> _Task_
Pictures aside, write out every record exactly as it appears.

Source records
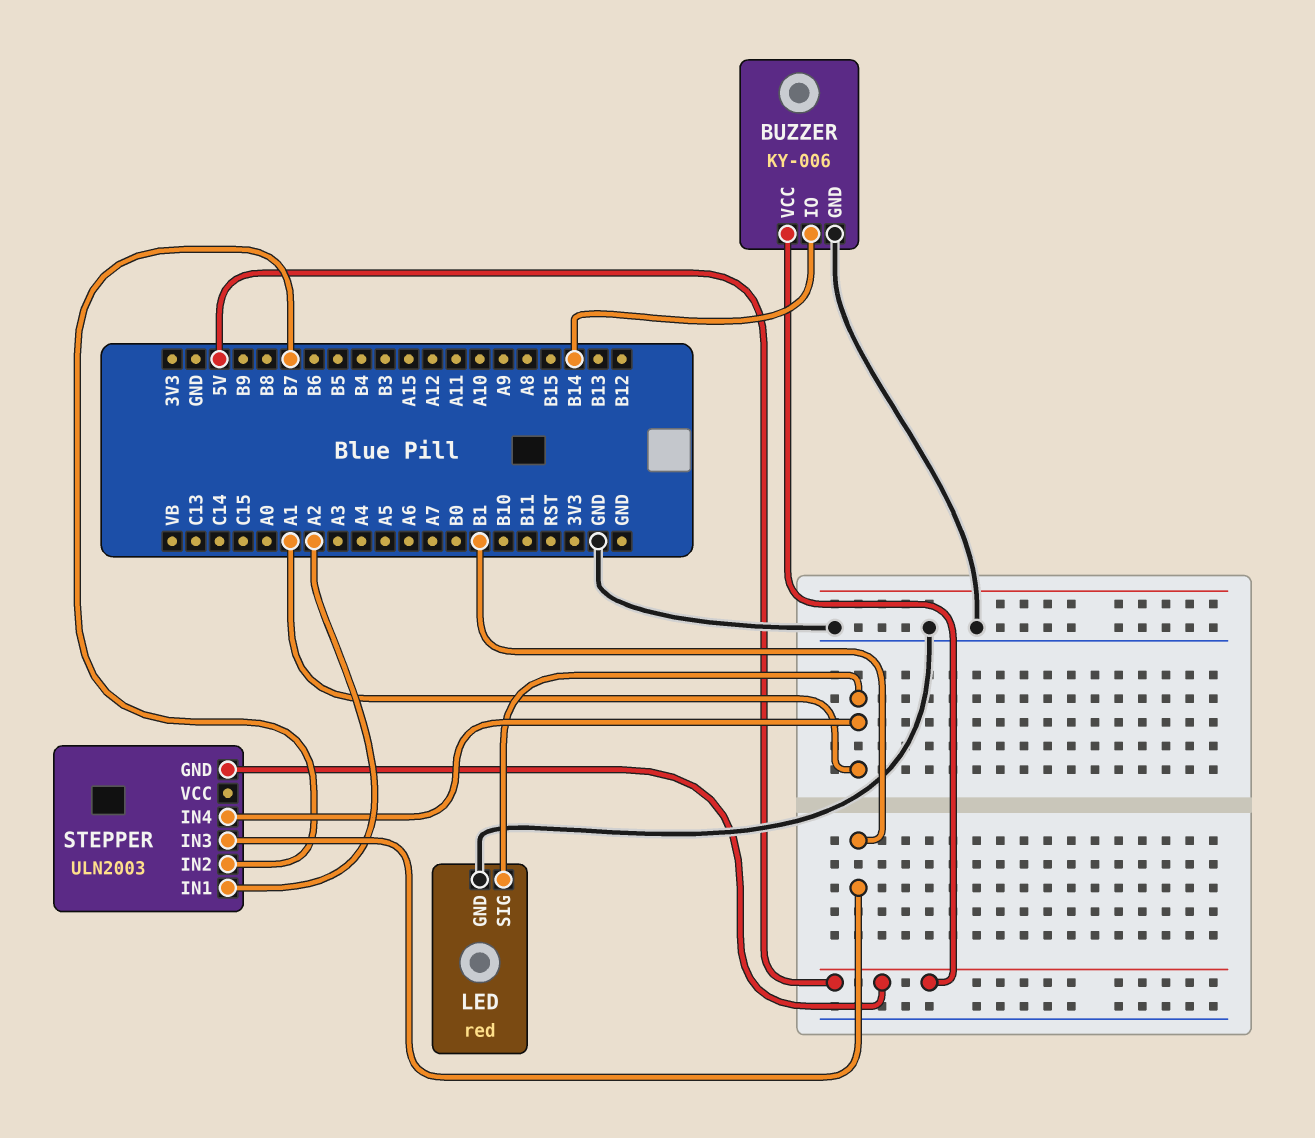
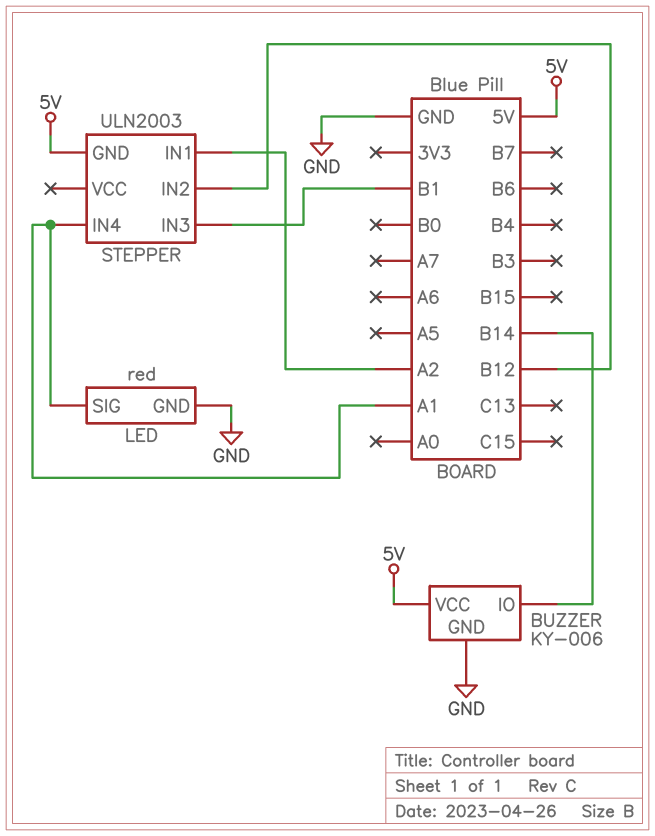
STEPPER pin IN2: B7 -> B12

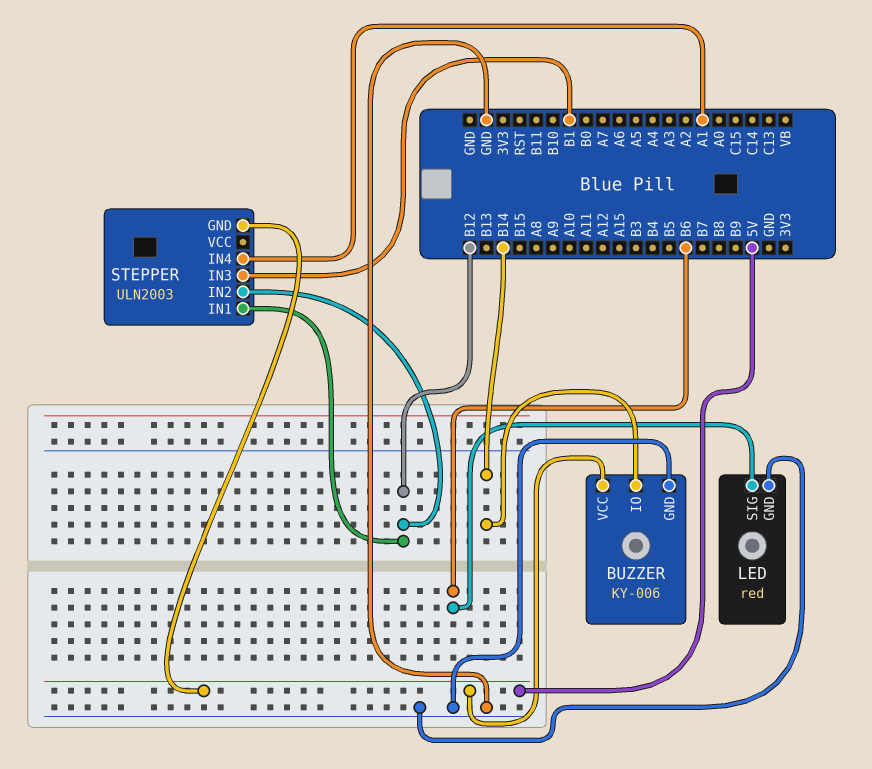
LED pin SIG: A1 -> B6
STEPPER pin IN1: A2 -> B12

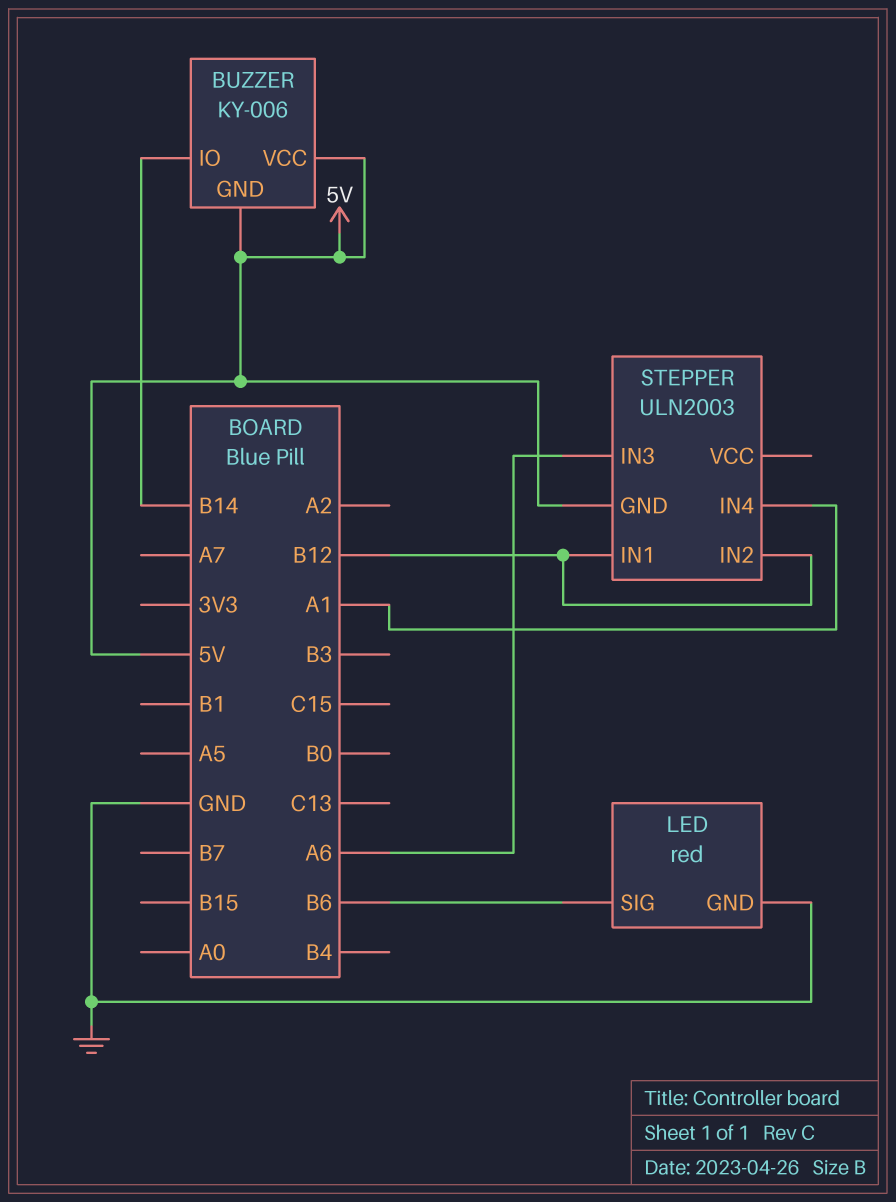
BUZZER pin GND: GND -> 5V
STEPPER pin IN3: B1 -> A6

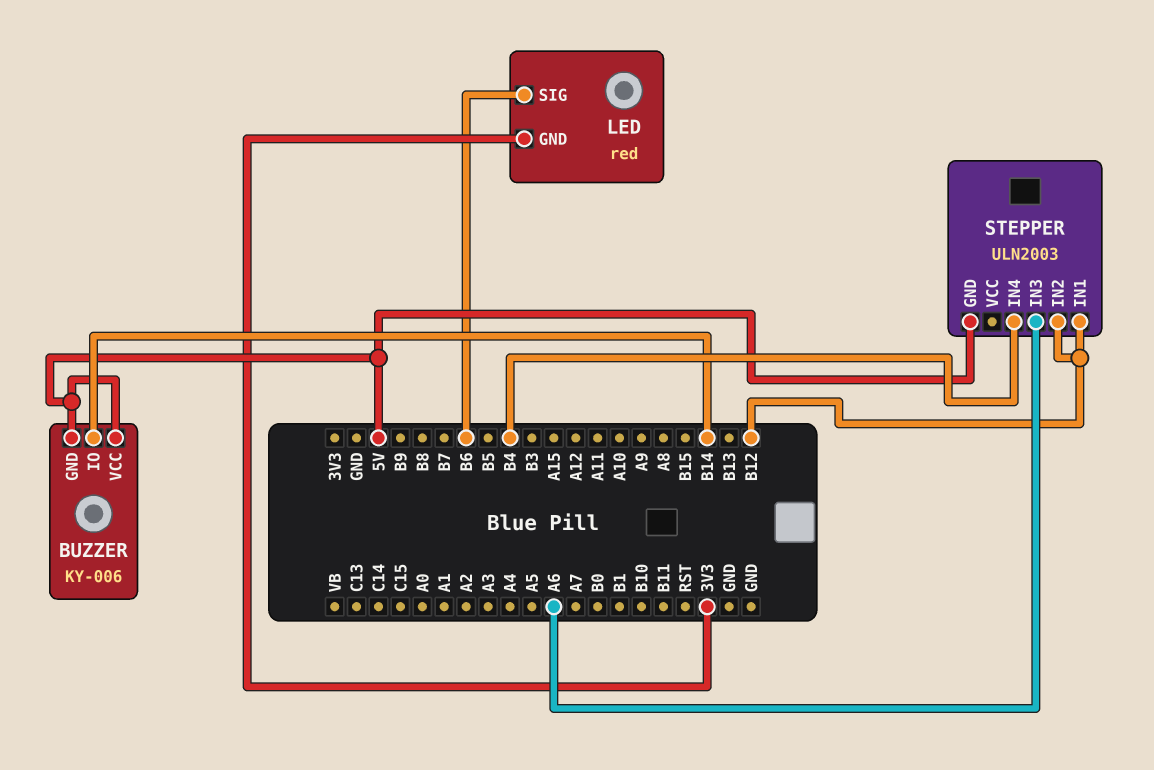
LED pin GND: GND -> 3V3
STEPPER pin IN4: A1 -> B4

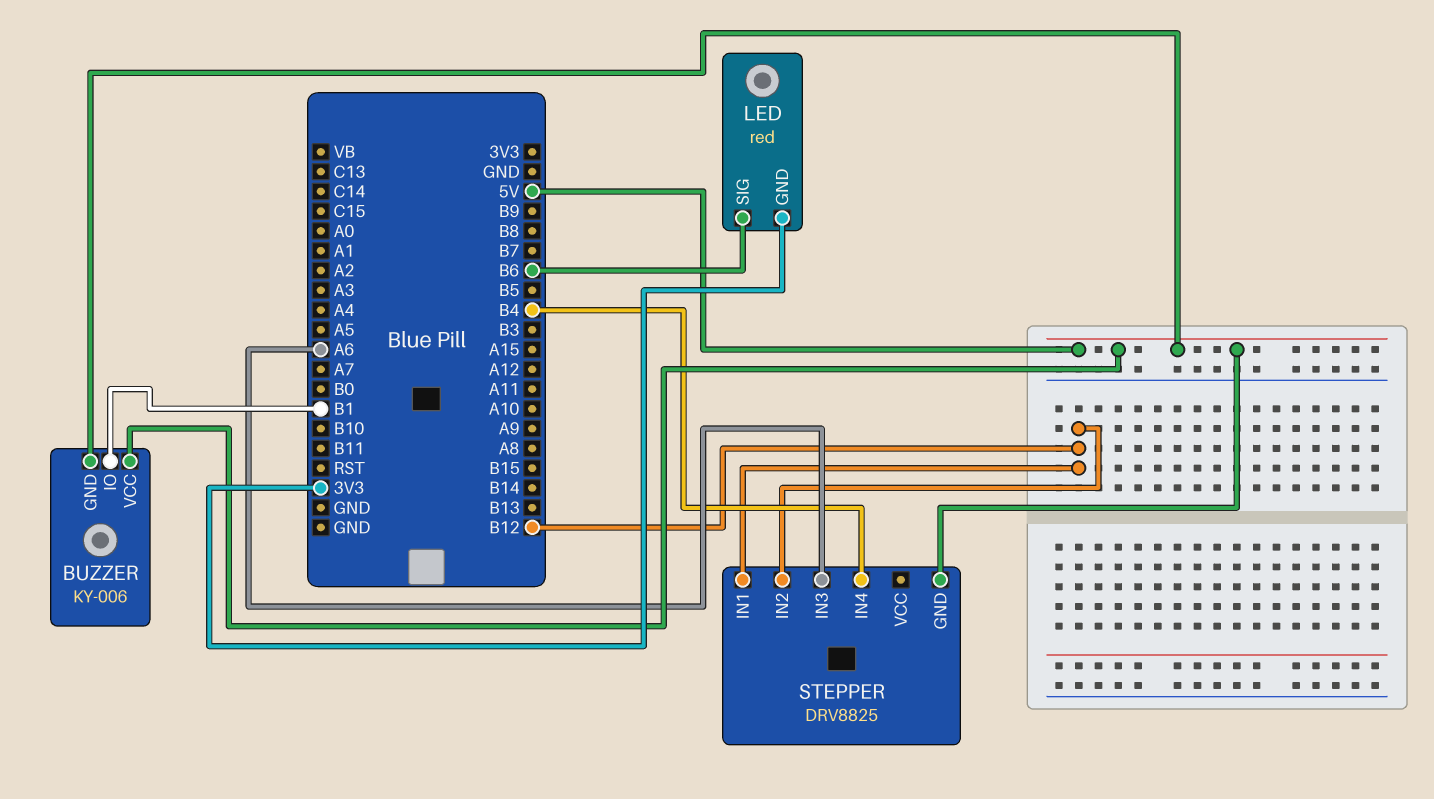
BUZZER pin IO: B14 -> B1
STEPPER: ULN2003 -> DRV8825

> _Solved exercise_
STEPPER pin IN2: B7 -> B12

LED pin SIG: A1 -> B6
STEPPER pin IN1: A2 -> B12

BUZZER pin GND: GND -> 5V
STEPPER pin IN3: B1 -> A6

LED pin GND: GND -> 3V3
STEPPER pin IN4: A1 -> B4

BUZZER pin IO: B14 -> B1
STEPPER: ULN2003 -> DRV8825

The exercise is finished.